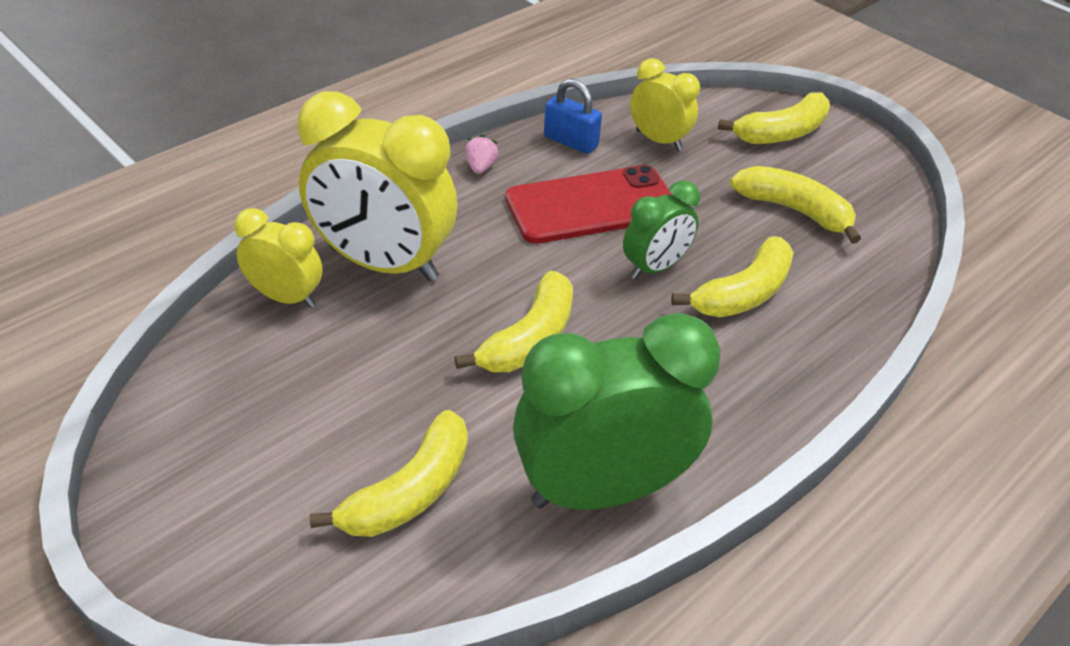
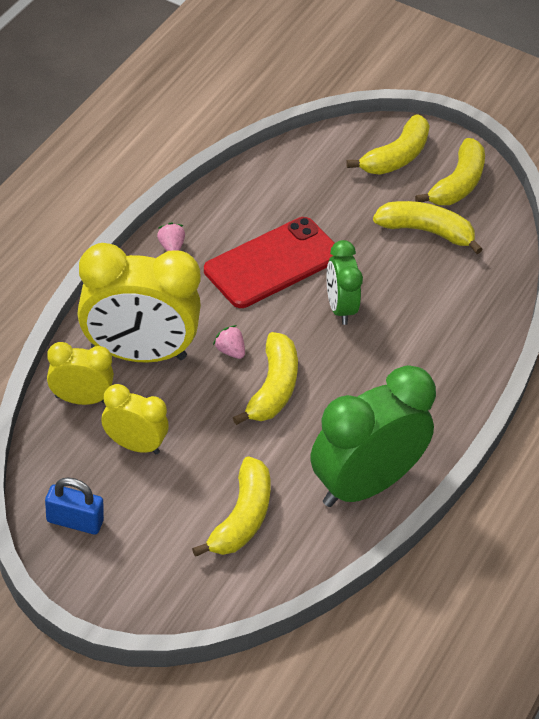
camera: 20 degrees left, 5 degrees up
(495, 285) = (230, 351): none -> pink strawberry
(570, 141) = (232, 204): blue padlock -> blue padlock (75, 521)
(655, 268) = (340, 308): green clock -> green clock turned 135 degrees clockwise
(658, 140) = (301, 187): yellow clock -> yellow clock (134, 445)
(743, 293) = (410, 314): yellow banana -> yellow banana (457, 184)

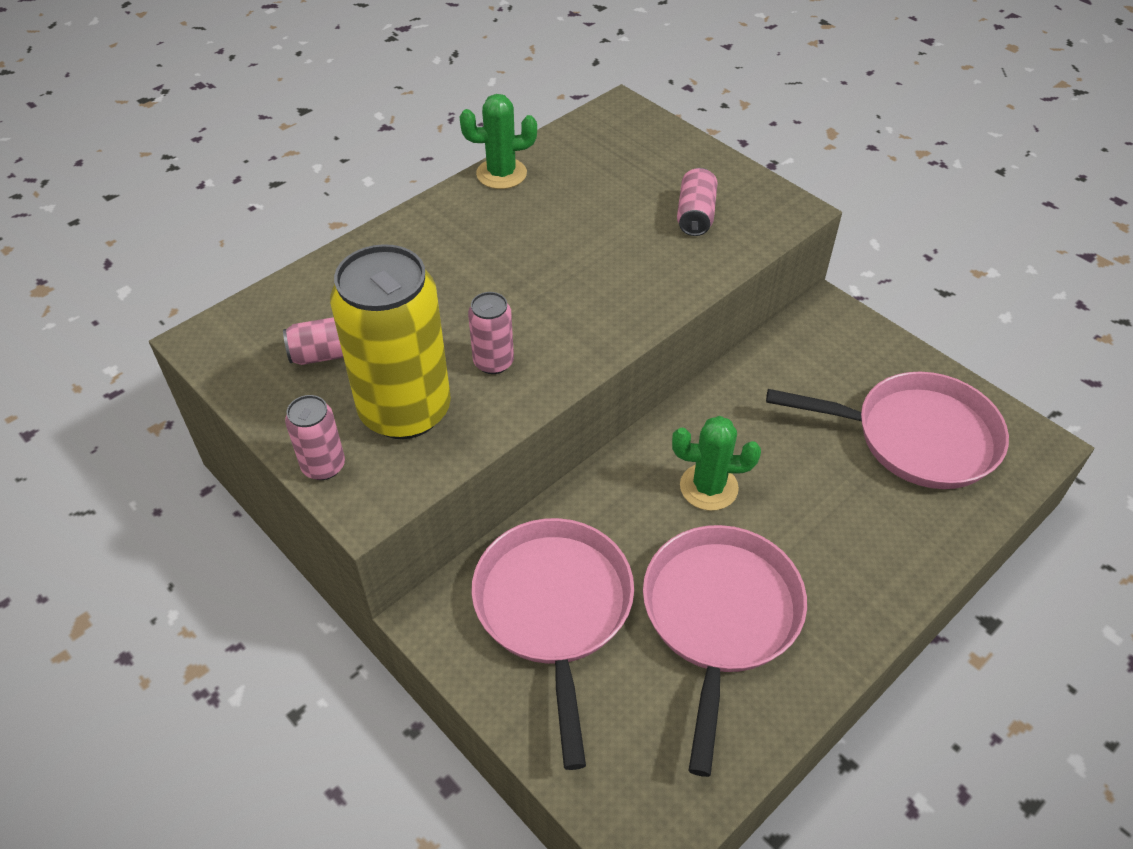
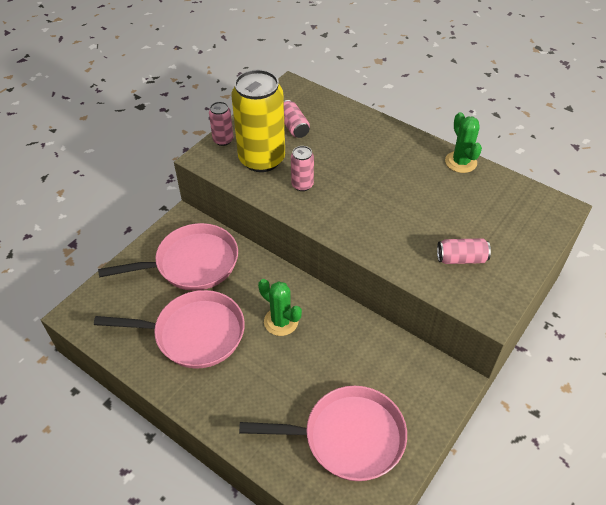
camera: 80 degrees right, 0 degrees up
(708, 487) = (281, 321): green cactus -> green cactus turned 45 degrees counterclockwise
(915, 437) = (347, 437): pink pan -> pink pan turned 90 degrees counterclockwise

=== What is needed ===
Return all the data exactly, pictures omitted.

=== Problem solution ===
camera: 20 degrees left, 5 degrees up
(495, 285) = (230, 351): none -> pink strawberry
(570, 141) = (232, 204): blue padlock -> blue padlock (75, 521)
(655, 268) = (340, 308): green clock -> green clock turned 135 degrees clockwise
(658, 140) = (301, 187): yellow clock -> yellow clock (134, 445)
(743, 293) = (410, 314): yellow banana -> yellow banana (457, 184)

camera: 80 degrees right, 0 degrees up
(708, 487) = (281, 321): green cactus -> green cactus turned 45 degrees counterclockwise
(915, 437) = (347, 437): pink pan -> pink pan turned 90 degrees counterclockwise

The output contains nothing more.